----- Input data

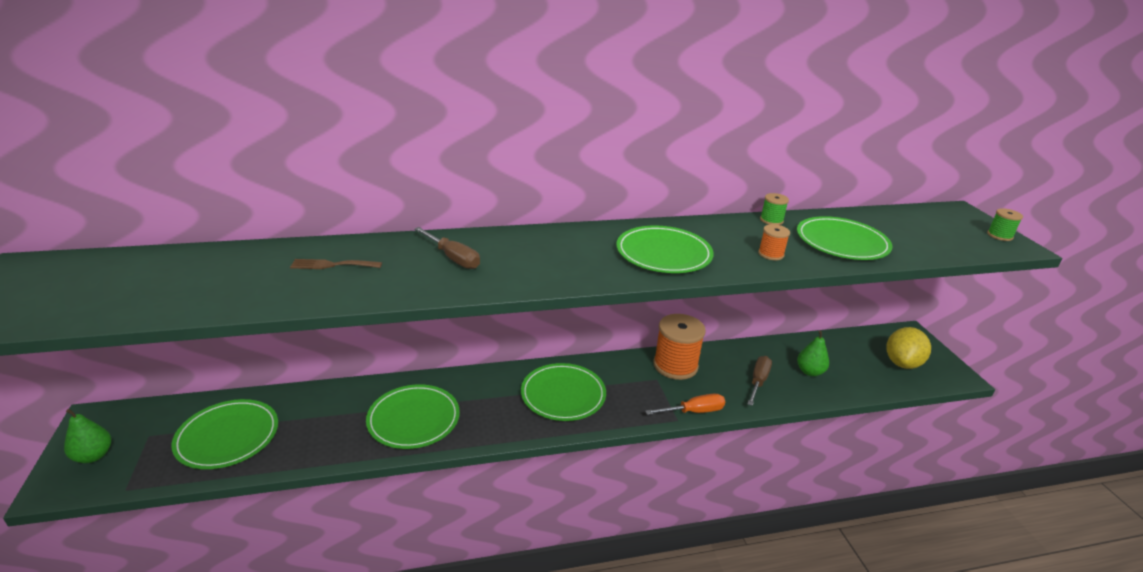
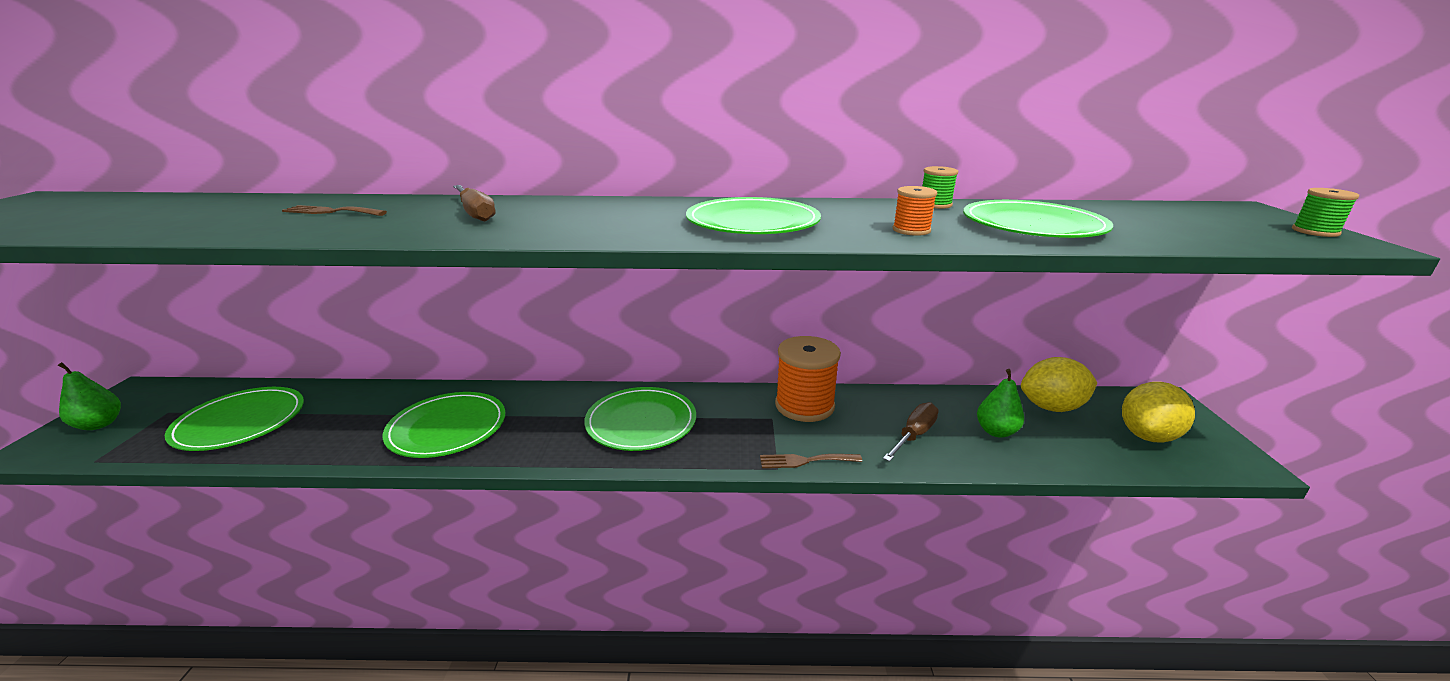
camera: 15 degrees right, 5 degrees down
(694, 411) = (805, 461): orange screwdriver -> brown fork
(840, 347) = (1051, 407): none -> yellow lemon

----------

■ Task objective ■
Omit the pictures and print the listing exactly.

■ Solution for this exercise ■
camera: 15 degrees right, 5 degrees down
(694, 411) = (805, 461): orange screwdriver -> brown fork
(840, 347) = (1051, 407): none -> yellow lemon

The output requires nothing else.